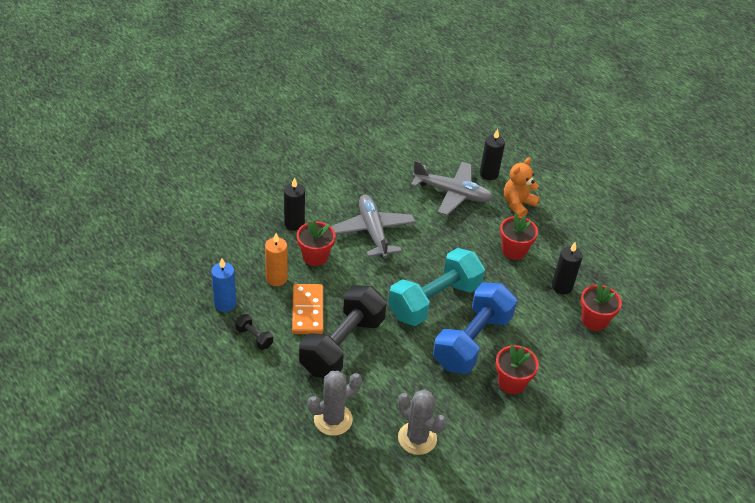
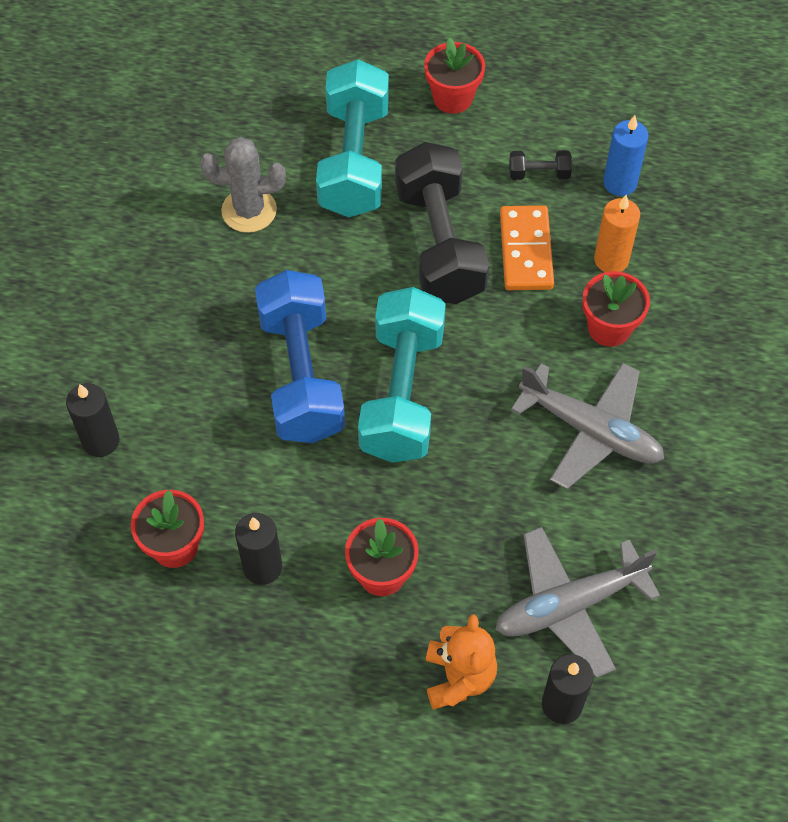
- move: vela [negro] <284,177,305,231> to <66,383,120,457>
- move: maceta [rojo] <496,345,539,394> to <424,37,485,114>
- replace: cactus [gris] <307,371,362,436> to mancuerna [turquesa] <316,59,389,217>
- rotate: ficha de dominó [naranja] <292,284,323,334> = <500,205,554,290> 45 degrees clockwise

● ● ● ● ● ● ●

» EXERCISE DESCRIPTION:
Without the pictures, give every line above again exactly.

» THE COMPLETED TASK:
- move: vela [negro] <284,177,305,231> to <66,383,120,457>
- move: maceta [rojo] <496,345,539,394> to <424,37,485,114>
- replace: cactus [gris] <307,371,362,436> to mancuerna [turquesa] <316,59,389,217>
- rotate: ficha de dominó [naranja] <292,284,323,334> = <500,205,554,290> 45 degrees clockwise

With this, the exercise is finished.